▸ **EXERCISE**
Show every line in the entries below where the word "bottom" appears.

=== Section Start ===

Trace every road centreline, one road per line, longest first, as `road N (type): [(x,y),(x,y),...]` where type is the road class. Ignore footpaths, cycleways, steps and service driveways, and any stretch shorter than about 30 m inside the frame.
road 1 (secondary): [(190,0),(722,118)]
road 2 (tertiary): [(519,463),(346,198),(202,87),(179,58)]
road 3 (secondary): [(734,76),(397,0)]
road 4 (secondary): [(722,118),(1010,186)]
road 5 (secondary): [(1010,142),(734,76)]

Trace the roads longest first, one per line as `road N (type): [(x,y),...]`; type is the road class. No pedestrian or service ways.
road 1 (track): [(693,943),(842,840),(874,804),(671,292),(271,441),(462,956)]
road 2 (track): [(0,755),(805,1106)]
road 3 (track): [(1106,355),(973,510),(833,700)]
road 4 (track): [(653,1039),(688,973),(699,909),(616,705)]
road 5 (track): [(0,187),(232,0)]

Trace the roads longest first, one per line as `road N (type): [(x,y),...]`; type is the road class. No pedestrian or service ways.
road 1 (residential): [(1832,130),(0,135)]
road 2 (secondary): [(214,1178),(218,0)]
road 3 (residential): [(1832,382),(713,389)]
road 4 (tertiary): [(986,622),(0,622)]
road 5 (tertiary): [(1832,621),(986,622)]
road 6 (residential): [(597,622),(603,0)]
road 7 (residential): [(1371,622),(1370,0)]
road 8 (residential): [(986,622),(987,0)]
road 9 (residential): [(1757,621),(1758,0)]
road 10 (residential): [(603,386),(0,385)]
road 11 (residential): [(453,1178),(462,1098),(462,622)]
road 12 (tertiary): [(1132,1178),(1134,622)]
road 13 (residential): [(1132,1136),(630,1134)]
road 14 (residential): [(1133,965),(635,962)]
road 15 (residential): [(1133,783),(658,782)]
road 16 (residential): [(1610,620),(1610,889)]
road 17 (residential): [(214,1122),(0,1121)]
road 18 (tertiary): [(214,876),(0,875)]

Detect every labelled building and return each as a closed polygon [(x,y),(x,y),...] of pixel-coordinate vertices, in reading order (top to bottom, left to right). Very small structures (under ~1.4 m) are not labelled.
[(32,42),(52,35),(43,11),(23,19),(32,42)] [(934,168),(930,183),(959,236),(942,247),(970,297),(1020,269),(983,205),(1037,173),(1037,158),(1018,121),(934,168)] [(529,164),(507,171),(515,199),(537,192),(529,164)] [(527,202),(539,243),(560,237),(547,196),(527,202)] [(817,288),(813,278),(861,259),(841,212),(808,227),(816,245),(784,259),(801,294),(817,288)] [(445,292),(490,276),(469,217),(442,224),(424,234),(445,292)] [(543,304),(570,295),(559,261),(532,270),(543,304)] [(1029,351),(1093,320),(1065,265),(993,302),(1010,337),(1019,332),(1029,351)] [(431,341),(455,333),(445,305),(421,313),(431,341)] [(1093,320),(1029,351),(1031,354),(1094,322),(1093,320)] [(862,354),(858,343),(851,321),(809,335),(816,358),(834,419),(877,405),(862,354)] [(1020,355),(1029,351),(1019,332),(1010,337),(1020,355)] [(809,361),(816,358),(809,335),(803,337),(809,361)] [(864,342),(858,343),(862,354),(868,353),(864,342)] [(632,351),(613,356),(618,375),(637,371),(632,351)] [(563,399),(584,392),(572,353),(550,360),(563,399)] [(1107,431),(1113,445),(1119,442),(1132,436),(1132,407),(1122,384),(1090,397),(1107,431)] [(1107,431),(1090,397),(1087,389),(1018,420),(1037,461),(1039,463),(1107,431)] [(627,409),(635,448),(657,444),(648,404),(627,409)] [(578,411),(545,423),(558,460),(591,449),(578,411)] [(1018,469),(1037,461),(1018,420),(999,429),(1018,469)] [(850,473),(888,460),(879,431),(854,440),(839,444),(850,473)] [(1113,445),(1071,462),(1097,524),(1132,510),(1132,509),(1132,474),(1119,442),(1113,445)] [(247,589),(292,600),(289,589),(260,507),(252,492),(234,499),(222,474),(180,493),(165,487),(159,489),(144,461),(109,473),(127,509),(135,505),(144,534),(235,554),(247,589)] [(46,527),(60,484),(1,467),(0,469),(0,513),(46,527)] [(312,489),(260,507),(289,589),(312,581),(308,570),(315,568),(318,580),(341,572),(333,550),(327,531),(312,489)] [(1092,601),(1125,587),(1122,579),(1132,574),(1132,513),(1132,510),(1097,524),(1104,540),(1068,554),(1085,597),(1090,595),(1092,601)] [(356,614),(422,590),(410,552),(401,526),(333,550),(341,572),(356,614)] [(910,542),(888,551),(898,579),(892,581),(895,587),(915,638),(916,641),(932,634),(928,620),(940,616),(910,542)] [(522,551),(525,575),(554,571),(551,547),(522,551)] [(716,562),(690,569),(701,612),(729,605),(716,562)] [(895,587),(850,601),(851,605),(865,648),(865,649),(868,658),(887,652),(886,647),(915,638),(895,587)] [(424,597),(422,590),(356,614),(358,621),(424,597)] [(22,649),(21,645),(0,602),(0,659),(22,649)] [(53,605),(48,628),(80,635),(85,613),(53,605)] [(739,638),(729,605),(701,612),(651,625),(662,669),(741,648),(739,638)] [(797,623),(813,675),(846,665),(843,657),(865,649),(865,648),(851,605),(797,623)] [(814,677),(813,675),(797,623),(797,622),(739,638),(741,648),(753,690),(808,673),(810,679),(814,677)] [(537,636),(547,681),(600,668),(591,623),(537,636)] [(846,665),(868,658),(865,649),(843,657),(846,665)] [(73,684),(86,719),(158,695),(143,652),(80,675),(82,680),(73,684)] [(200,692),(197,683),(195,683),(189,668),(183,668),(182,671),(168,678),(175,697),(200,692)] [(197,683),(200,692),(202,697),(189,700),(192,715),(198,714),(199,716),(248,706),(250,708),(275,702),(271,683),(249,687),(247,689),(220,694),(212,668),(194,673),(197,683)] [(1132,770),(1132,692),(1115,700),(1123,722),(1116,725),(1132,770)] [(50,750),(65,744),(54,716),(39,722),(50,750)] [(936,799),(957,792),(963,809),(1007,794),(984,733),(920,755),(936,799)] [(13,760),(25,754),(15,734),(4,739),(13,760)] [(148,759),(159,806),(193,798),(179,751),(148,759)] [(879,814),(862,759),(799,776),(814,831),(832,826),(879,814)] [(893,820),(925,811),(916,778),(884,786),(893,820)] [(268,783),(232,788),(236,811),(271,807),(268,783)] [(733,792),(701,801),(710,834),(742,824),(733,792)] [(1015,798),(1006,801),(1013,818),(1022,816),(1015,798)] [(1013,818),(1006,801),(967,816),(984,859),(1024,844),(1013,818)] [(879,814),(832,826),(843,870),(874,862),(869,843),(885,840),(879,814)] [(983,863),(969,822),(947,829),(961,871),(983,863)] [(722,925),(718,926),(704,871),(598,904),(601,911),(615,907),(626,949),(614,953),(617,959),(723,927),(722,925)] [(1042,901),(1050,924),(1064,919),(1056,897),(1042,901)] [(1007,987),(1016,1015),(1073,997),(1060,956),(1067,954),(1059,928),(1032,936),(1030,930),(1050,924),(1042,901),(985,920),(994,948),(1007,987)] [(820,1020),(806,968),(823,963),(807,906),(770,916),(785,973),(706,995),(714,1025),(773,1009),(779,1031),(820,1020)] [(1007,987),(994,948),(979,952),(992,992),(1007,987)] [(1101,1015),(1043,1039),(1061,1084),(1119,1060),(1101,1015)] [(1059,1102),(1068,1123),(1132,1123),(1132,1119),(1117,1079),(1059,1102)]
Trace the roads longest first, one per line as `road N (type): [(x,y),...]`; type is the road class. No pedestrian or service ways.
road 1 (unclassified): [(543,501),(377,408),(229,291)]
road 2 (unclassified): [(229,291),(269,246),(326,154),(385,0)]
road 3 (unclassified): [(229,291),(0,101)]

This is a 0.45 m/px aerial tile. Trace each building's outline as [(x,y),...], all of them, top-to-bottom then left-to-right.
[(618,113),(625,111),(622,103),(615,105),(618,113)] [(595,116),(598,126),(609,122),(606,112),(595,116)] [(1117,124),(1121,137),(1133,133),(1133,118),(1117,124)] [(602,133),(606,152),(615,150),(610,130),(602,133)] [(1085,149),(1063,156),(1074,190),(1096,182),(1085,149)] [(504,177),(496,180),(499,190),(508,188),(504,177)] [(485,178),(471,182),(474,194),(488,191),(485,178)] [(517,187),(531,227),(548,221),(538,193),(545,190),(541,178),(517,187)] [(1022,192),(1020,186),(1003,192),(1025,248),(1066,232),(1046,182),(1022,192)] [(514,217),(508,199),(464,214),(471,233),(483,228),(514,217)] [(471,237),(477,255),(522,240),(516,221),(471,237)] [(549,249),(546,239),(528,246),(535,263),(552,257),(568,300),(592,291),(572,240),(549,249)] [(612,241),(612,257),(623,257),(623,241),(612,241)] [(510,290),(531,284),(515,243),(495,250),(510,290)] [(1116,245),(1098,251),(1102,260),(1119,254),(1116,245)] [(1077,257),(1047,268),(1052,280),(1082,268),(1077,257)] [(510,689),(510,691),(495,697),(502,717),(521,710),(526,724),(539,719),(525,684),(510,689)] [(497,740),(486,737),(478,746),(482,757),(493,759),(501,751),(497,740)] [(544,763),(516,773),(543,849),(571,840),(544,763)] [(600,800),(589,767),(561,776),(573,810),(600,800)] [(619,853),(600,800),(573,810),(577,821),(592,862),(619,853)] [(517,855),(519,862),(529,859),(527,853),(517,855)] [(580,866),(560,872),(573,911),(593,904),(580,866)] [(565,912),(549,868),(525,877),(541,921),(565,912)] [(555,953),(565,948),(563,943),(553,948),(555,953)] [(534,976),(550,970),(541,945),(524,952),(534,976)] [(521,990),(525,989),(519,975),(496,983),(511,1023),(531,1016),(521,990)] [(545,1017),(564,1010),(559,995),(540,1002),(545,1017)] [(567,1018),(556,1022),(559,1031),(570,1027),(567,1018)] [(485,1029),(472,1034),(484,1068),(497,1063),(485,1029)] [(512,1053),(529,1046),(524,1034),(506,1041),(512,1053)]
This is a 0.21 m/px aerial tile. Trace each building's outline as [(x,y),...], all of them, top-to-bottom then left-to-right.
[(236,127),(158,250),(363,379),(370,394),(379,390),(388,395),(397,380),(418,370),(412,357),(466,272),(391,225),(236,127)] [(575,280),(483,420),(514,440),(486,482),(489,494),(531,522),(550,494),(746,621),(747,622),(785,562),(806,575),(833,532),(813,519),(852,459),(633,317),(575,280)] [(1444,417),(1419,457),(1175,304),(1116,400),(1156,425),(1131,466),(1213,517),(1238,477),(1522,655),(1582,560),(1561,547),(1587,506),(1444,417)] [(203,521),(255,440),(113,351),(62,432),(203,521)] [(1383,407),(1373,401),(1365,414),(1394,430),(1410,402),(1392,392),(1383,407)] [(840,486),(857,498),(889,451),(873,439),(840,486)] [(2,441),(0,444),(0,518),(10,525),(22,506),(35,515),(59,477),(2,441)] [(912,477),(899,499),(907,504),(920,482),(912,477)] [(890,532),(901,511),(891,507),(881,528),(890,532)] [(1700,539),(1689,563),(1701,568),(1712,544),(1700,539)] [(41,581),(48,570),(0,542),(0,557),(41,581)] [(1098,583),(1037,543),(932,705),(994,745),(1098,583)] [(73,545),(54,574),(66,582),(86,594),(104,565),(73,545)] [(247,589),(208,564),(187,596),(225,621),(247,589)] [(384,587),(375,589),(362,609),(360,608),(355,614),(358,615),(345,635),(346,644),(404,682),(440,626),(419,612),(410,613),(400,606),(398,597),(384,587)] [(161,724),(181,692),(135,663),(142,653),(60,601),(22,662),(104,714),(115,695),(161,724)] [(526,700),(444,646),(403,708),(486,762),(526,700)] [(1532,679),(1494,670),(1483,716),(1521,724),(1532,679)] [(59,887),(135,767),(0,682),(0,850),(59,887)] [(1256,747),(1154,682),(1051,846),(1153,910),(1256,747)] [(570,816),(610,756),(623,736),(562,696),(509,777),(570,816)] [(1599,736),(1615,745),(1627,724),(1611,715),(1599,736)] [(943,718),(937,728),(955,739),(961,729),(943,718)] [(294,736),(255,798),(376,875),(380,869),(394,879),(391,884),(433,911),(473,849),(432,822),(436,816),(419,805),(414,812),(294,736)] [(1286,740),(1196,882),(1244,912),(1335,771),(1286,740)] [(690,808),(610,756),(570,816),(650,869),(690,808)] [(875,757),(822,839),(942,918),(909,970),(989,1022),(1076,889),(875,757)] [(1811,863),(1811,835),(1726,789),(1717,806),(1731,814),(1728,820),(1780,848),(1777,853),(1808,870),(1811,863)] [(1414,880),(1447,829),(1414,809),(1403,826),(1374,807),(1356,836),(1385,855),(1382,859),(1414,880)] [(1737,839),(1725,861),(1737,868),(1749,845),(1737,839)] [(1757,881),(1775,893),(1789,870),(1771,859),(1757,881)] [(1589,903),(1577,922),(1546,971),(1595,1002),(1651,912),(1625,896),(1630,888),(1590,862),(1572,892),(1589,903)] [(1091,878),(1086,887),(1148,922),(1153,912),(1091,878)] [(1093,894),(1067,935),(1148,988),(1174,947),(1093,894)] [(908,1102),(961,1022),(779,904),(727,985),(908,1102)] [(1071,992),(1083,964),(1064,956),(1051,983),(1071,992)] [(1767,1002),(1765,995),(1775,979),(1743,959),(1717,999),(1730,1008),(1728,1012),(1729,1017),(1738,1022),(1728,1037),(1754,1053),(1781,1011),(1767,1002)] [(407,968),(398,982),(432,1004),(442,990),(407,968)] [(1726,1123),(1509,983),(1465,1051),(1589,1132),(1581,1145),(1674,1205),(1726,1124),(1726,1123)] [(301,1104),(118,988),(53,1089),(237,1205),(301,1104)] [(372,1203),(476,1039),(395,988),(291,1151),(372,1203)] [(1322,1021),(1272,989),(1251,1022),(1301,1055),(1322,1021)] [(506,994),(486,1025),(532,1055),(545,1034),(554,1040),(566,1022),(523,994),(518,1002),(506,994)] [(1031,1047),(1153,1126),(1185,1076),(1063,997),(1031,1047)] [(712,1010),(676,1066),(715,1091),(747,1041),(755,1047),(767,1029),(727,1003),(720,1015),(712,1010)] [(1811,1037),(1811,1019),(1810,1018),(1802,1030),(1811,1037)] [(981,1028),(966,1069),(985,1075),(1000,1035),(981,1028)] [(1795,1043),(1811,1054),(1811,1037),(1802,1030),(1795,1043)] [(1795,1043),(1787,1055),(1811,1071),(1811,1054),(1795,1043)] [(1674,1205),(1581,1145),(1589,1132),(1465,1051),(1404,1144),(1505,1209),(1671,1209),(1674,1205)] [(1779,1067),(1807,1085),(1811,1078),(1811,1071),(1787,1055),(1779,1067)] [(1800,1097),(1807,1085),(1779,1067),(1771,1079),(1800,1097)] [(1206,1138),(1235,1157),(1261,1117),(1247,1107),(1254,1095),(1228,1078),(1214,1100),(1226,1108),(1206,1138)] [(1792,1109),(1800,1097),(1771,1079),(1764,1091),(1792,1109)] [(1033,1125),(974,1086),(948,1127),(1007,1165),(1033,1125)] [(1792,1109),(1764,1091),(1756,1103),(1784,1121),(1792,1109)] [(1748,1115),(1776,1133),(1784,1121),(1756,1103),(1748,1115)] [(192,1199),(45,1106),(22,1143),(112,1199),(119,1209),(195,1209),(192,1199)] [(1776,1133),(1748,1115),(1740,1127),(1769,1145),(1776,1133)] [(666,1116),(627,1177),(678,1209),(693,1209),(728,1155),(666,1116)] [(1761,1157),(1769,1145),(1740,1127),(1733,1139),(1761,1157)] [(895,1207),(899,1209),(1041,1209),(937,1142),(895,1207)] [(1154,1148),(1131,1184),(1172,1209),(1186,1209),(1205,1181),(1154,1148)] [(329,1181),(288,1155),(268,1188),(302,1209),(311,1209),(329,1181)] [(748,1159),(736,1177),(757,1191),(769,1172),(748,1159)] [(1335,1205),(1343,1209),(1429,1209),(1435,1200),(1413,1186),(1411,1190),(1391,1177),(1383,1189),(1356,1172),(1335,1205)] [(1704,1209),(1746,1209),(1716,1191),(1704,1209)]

=== Section End ===

▸ **COMPLETED TASK**
Detect every labelled building and return each as a closed polygon [(x,y),(x,y),...] of pixel-coordinate vertices, in reading order (top to bottom, left to right). Very small structures (under ~1.4 m) are not labelled.
This is a 0.45 m/px aerial tile. Trace each building's outline as [(x,y),...], all of them, top-to-bottom then left-to-right.
This is a 0.21 m/px aerial tile. Trace each building's outline as [(x,y),...], all of them, top-to-bottom then left-to-right.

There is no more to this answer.